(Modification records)
........
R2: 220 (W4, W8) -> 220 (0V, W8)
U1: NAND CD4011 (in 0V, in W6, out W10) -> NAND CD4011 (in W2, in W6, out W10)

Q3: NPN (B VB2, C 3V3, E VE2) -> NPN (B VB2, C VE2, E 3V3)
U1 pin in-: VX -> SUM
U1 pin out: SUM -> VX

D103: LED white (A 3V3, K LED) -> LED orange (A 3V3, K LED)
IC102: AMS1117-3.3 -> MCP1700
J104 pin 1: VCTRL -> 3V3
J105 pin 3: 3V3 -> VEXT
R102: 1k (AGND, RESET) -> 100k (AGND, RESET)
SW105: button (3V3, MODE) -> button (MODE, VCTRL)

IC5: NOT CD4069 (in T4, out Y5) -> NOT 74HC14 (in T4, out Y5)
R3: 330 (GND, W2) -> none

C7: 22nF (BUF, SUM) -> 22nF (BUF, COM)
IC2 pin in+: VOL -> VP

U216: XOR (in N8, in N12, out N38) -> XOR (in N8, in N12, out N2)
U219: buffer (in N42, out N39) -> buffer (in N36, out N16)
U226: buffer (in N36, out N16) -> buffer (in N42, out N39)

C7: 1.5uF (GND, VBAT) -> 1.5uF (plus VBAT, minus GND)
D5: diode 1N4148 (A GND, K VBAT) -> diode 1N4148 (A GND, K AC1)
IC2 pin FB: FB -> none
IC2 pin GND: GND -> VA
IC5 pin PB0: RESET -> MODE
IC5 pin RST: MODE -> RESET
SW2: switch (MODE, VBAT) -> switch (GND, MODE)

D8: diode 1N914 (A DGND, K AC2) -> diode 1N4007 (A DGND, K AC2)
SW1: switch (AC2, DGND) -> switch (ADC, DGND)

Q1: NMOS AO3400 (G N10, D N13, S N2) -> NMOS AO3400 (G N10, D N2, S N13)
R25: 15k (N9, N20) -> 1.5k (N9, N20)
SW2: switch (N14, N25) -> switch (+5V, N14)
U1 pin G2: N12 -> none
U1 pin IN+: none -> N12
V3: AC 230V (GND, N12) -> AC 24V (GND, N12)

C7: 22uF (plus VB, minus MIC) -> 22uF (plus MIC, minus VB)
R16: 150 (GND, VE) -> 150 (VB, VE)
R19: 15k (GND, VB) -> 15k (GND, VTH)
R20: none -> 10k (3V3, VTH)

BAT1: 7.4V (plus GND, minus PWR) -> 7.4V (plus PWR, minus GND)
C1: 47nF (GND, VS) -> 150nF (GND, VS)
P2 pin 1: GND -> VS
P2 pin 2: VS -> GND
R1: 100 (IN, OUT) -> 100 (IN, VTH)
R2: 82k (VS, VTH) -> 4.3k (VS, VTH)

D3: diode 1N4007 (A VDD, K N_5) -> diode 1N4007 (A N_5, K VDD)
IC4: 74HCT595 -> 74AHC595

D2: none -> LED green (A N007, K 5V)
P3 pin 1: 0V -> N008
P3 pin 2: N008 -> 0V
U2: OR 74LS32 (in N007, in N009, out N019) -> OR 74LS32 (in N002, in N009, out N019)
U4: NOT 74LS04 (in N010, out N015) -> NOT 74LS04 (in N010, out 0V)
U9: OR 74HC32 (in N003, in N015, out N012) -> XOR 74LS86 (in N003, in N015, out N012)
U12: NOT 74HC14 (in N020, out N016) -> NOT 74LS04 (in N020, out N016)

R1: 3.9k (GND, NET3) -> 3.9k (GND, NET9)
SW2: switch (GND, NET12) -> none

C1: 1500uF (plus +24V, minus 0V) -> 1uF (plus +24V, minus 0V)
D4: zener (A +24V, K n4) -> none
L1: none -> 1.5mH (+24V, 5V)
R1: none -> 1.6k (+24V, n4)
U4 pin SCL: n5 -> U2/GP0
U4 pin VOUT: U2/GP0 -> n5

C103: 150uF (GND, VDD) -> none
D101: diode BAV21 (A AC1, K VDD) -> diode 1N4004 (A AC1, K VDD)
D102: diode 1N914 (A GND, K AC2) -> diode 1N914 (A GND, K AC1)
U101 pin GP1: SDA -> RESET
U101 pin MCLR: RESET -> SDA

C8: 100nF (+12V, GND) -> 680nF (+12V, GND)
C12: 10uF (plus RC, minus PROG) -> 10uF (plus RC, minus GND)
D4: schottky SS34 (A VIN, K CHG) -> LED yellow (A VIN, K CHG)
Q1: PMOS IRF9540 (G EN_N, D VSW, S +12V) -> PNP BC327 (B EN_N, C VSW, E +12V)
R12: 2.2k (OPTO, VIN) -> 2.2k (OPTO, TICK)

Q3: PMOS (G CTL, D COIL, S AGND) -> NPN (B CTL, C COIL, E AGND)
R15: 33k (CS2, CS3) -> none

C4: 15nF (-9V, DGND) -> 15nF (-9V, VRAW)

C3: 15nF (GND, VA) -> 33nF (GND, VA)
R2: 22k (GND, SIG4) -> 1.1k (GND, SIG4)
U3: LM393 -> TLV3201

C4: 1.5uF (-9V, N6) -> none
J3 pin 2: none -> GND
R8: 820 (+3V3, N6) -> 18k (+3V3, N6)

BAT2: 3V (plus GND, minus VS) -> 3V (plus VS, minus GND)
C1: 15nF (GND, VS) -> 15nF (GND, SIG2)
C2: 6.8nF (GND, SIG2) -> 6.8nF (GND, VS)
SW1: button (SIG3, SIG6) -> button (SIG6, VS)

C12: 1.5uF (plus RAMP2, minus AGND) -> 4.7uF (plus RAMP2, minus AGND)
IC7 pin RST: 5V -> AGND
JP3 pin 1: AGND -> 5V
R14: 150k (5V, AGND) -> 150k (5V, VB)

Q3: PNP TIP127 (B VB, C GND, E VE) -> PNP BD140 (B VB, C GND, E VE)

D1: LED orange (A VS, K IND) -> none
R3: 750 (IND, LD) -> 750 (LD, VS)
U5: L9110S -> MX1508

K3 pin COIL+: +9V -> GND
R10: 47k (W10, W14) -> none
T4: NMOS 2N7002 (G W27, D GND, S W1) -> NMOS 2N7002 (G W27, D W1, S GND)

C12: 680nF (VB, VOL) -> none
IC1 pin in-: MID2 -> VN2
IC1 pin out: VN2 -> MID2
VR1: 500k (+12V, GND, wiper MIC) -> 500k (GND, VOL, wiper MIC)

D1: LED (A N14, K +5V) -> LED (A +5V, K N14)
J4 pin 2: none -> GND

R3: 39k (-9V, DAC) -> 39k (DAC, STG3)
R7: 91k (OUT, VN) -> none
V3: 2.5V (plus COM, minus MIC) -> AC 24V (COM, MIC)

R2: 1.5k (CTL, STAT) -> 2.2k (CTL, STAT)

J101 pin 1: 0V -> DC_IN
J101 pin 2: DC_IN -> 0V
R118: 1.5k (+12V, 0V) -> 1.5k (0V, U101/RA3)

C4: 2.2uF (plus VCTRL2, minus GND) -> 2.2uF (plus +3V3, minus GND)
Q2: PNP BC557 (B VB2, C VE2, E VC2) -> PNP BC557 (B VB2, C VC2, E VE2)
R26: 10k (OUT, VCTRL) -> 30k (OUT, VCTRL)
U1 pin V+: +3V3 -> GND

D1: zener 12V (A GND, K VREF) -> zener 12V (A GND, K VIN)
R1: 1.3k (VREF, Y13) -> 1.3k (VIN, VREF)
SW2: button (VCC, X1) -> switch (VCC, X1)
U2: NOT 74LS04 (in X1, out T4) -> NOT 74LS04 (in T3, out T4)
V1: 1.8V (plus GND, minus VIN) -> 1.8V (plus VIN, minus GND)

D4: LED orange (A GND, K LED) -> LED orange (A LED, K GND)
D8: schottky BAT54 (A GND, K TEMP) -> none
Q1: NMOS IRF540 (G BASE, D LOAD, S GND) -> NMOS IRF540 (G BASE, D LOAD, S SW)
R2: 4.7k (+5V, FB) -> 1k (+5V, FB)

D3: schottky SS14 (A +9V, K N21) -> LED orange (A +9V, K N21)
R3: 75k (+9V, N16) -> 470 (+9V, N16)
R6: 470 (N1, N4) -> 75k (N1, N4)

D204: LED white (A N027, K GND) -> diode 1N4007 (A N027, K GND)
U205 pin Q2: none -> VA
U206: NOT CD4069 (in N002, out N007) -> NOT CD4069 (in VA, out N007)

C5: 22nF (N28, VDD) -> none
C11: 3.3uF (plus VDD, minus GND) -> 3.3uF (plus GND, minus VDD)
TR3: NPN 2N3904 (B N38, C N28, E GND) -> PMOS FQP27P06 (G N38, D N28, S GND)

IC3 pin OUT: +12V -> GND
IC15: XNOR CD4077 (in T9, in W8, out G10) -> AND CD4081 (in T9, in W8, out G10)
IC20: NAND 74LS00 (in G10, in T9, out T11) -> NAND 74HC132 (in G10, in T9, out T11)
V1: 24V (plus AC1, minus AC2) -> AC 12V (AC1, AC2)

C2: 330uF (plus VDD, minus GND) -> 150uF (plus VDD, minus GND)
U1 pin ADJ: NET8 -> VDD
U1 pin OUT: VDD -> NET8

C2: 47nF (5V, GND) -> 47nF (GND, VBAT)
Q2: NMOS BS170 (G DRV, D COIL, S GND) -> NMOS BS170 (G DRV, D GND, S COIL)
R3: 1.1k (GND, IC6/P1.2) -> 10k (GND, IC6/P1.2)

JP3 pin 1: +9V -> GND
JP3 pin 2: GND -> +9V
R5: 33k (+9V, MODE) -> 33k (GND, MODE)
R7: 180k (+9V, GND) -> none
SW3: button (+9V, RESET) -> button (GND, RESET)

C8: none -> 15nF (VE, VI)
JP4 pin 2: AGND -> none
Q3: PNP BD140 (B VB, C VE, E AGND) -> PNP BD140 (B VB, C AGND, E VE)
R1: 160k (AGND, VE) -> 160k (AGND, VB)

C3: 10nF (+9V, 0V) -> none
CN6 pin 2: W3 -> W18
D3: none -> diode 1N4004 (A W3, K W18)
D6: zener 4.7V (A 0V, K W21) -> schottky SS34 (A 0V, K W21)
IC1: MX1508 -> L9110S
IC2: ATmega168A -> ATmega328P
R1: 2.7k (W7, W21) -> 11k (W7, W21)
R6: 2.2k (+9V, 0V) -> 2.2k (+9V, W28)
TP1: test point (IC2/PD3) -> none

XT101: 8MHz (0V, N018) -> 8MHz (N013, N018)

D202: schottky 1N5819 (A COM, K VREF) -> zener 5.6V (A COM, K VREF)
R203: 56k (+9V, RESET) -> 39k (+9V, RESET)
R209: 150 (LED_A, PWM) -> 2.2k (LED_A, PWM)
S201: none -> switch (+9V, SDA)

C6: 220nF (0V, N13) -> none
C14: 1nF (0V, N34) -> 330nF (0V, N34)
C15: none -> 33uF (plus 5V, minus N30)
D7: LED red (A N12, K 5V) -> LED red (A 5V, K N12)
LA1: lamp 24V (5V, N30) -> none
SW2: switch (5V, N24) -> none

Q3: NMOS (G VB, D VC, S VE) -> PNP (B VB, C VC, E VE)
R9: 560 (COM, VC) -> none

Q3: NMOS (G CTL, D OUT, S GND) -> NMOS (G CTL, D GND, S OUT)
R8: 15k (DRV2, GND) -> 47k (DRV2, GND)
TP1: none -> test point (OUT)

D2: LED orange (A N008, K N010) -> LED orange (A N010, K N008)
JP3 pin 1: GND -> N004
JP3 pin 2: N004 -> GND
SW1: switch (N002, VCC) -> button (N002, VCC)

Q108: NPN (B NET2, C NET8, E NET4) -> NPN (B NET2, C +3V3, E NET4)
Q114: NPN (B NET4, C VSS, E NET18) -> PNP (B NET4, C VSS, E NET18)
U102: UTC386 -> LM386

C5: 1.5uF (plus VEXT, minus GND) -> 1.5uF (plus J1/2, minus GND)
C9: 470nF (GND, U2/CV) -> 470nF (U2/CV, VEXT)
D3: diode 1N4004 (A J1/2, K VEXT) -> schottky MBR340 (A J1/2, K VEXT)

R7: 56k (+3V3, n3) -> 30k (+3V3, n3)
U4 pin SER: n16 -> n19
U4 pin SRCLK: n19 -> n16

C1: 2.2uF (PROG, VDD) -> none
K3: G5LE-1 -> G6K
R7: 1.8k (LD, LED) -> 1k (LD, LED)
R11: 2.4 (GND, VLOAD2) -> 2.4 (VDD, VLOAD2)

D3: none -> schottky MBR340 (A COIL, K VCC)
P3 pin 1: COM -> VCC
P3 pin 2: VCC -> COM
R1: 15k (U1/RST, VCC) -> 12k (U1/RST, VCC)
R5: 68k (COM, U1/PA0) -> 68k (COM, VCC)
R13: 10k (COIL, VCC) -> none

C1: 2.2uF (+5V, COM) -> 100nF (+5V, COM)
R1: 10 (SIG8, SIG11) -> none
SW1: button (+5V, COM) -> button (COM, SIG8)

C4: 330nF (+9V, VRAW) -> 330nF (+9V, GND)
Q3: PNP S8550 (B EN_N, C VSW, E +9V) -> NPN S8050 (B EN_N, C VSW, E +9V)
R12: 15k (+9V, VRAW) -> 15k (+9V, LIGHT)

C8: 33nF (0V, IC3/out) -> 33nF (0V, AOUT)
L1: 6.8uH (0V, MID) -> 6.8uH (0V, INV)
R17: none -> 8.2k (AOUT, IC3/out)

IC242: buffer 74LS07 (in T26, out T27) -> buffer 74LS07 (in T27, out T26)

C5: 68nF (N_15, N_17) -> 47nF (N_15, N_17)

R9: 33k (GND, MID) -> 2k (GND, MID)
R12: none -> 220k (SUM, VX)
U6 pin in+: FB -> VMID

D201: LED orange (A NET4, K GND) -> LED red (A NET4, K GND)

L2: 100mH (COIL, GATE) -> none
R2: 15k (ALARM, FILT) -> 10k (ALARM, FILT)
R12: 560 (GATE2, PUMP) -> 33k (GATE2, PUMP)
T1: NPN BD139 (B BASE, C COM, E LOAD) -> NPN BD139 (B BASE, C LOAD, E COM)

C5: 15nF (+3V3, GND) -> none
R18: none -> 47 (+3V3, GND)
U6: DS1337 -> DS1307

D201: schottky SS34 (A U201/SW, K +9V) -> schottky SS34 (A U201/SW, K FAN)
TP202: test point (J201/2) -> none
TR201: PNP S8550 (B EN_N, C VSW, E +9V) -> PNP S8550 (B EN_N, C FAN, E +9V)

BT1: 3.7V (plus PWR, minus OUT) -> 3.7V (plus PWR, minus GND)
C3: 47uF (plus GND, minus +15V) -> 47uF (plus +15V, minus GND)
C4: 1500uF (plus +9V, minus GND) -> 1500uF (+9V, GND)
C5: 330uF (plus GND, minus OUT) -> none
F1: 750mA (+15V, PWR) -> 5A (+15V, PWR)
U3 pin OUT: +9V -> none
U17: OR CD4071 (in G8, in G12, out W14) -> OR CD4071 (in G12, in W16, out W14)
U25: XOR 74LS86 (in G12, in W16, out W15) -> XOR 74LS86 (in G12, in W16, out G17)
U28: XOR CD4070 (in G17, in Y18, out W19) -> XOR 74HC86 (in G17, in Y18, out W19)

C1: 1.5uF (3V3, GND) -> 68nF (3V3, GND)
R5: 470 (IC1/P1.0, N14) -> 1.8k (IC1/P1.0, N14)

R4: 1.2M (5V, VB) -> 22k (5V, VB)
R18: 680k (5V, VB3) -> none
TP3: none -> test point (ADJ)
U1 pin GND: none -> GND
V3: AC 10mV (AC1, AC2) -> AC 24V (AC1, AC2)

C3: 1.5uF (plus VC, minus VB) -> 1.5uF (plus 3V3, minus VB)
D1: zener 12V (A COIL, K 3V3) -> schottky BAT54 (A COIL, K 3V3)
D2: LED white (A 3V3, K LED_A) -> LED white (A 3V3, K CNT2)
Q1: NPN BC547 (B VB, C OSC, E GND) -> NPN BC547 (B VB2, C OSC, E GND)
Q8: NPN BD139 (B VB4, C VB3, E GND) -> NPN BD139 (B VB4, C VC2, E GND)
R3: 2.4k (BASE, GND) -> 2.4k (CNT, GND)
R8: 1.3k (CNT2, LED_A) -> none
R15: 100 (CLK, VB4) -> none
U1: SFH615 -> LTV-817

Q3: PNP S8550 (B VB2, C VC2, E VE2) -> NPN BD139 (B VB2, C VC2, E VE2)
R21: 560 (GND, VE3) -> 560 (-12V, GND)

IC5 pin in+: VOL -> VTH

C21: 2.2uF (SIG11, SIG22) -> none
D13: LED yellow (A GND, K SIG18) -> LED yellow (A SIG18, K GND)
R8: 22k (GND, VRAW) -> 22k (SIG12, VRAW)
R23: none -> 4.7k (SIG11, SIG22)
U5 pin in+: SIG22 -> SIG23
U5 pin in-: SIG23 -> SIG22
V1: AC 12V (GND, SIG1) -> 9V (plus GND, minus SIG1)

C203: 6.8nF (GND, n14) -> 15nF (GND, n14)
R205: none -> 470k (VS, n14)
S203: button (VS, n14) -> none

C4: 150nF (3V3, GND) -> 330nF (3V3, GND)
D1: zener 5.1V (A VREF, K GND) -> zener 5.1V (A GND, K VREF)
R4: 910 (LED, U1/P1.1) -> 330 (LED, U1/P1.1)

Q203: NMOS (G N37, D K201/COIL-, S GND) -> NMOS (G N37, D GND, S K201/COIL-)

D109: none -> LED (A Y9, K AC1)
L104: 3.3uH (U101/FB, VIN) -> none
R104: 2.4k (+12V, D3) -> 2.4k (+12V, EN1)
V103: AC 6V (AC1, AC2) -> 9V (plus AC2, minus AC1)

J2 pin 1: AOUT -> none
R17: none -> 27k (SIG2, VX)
........
About this task —
Copy exactly the line containing "U5 pin in+: SIG22 -> SIG23" and every line after it, ending with the last line of the records above.

Exercise result —
U5 pin in+: SIG22 -> SIG23
U5 pin in-: SIG23 -> SIG22
V1: AC 12V (GND, SIG1) -> 9V (plus GND, minus SIG1)

C203: 6.8nF (GND, n14) -> 15nF (GND, n14)
R205: none -> 470k (VS, n14)
S203: button (VS, n14) -> none

C4: 150nF (3V3, GND) -> 330nF (3V3, GND)
D1: zener 5.1V (A VREF, K GND) -> zener 5.1V (A GND, K VREF)
R4: 910 (LED, U1/P1.1) -> 330 (LED, U1/P1.1)

Q203: NMOS (G N37, D K201/COIL-, S GND) -> NMOS (G N37, D GND, S K201/COIL-)

D109: none -> LED (A Y9, K AC1)
L104: 3.3uH (U101/FB, VIN) -> none
R104: 2.4k (+12V, D3) -> 2.4k (+12V, EN1)
V103: AC 6V (AC1, AC2) -> 9V (plus AC2, minus AC1)

J2 pin 1: AOUT -> none
R17: none -> 27k (SIG2, VX)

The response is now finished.